SUPPLIED INFORMATION:
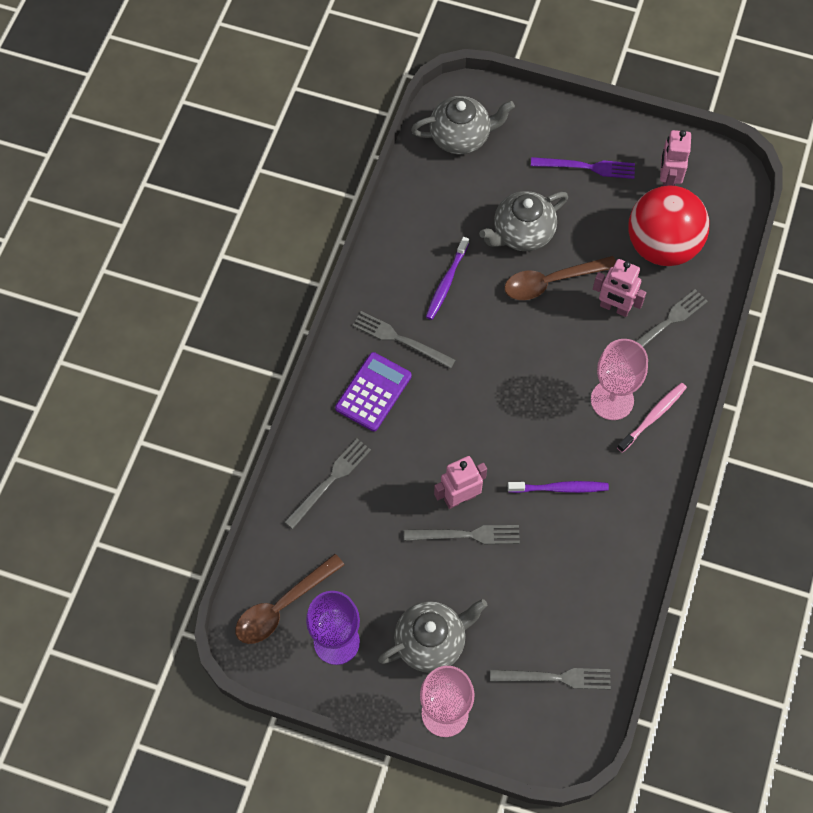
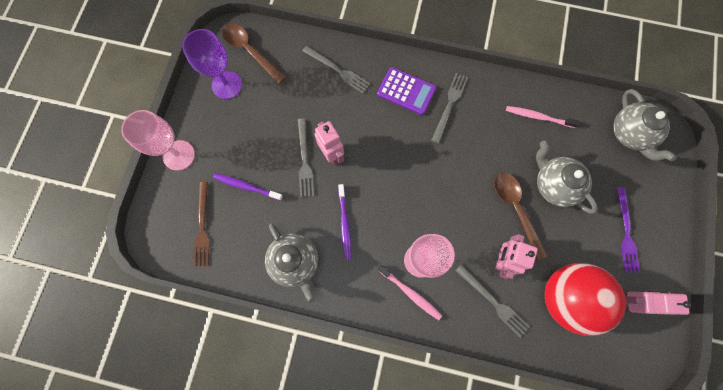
camera: 85 degrees right, 10 degrees up
(427, 235) = (538, 117): none -> pink toothbrush
(431, 642) = (227, 143): grey teapot -> grey teapot (295, 262)
(446, 282) = (501, 133): purple toothbrush -> purple toothbrush (246, 186)
(555, 677) = (202, 227): grey fork -> brown fork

TASK BRIEF:
Look through the entries above and report each line where the string "grey" occurs.

SOLUTION FOR THIS TASK:
(431, 642) = (227, 143): grey teapot -> grey teapot (295, 262)
(555, 677) = (202, 227): grey fork -> brown fork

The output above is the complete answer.